** What you need to do **
From the data below, retype exactly the lines starting with the one that contains "lime round brick G1 level 2 -> none" and ending with the one that contains "red brick H5:H6", both included.

START Input records

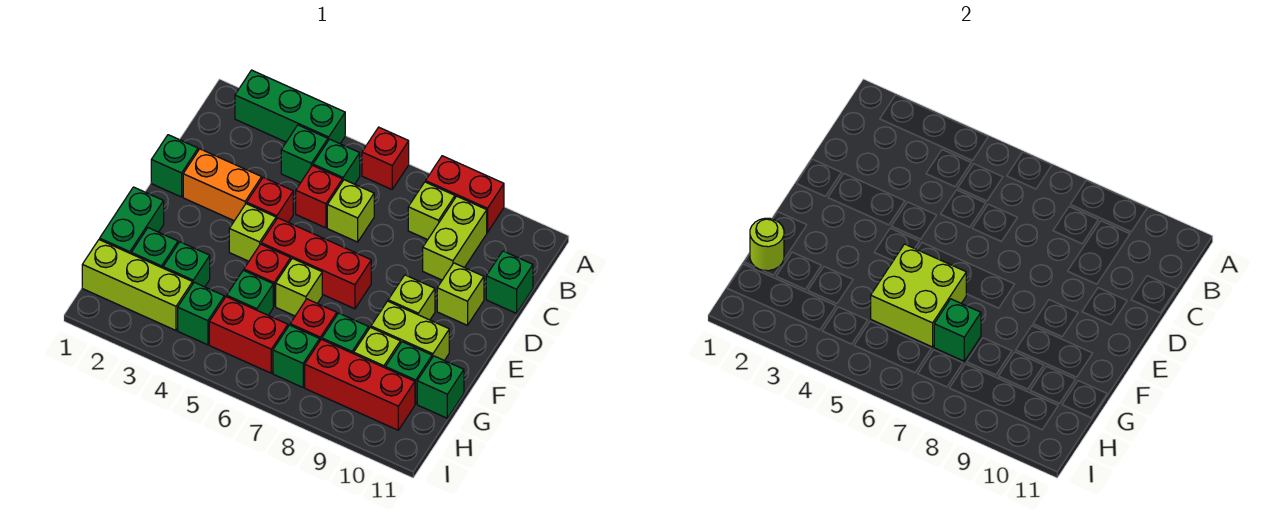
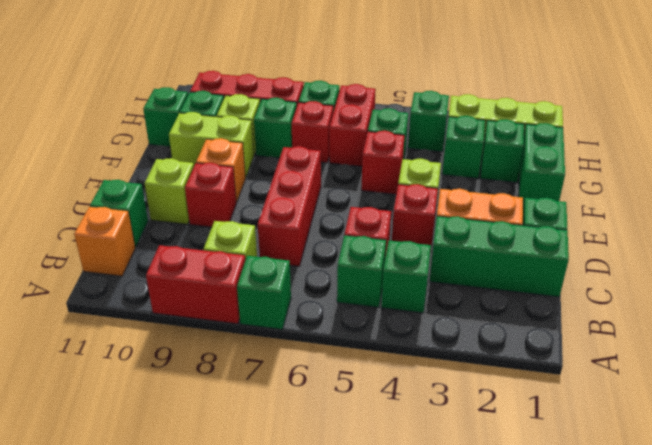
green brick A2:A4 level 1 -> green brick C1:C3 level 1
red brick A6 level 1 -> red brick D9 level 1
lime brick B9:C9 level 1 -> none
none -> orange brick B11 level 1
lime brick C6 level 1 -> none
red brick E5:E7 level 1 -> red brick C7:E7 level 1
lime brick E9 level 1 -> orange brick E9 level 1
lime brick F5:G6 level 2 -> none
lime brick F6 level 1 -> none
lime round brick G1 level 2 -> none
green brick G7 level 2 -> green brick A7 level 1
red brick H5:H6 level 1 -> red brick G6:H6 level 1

END Input records
START Input records

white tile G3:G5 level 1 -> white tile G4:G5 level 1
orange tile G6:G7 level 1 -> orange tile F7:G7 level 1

END Input records
START Input records

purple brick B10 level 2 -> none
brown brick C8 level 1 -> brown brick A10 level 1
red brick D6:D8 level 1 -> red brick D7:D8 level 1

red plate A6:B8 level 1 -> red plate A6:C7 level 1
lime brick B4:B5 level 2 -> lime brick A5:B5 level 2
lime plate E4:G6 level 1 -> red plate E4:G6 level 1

END Input records

** Finished exercise **
lime round brick G1 level 2 -> none
green brick G7 level 2 -> green brick A7 level 1
red brick H5:H6 level 1 -> red brick G6:H6 level 1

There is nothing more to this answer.